*Records from a data collection:*

———

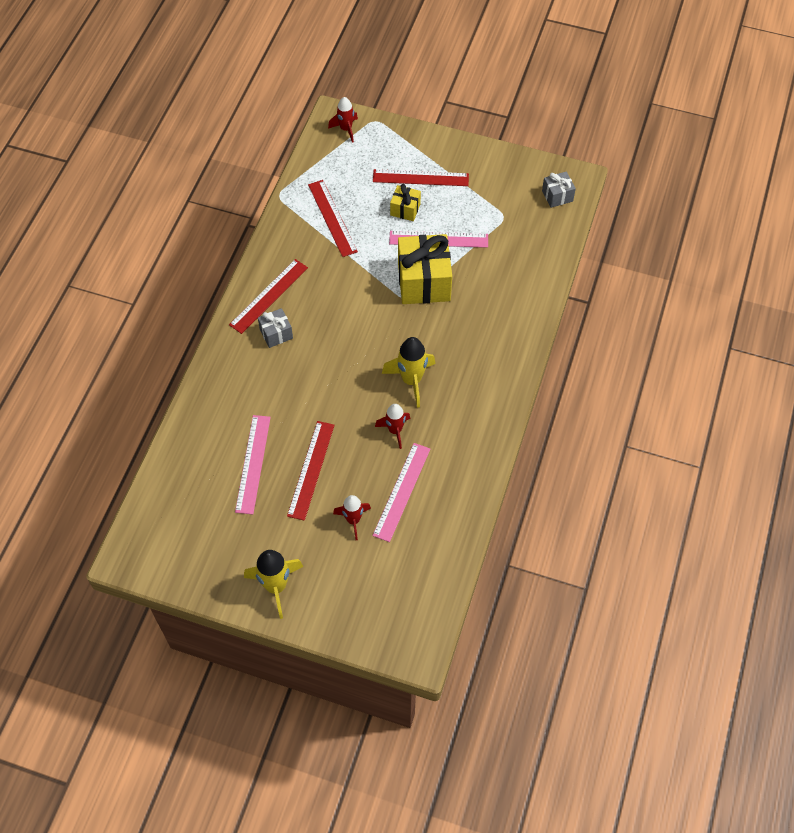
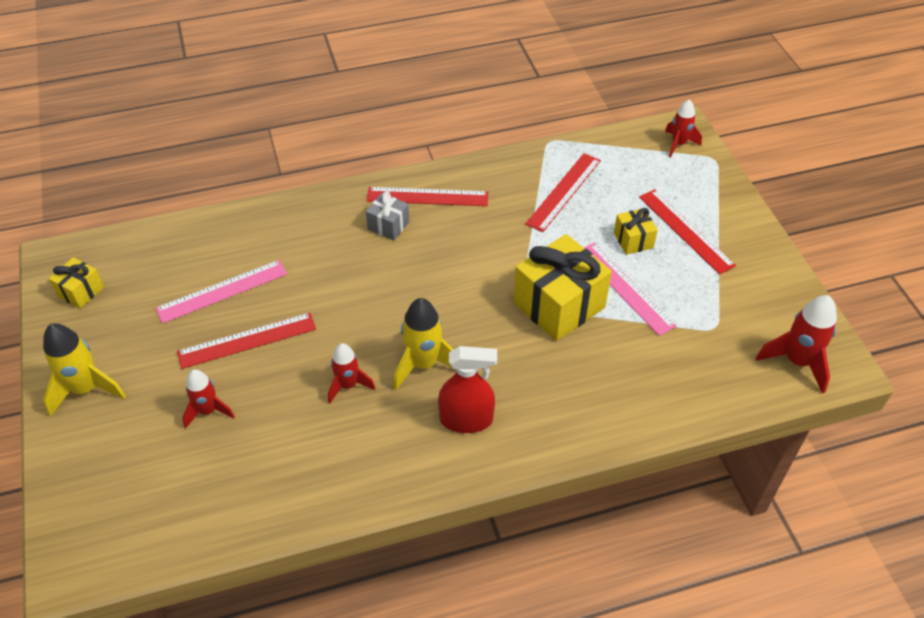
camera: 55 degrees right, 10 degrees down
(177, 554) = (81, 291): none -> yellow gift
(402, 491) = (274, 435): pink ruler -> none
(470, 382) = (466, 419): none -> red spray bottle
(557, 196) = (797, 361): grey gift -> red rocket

———

*PROMPT:*
Write the records out once more, exactly as they appear, with no pictures.

*EXERCISE RESPONSE:*
camera: 55 degrees right, 10 degrees down
(177, 554) = (81, 291): none -> yellow gift
(402, 491) = (274, 435): pink ruler -> none
(470, 382) = (466, 419): none -> red spray bottle
(557, 196) = (797, 361): grey gift -> red rocket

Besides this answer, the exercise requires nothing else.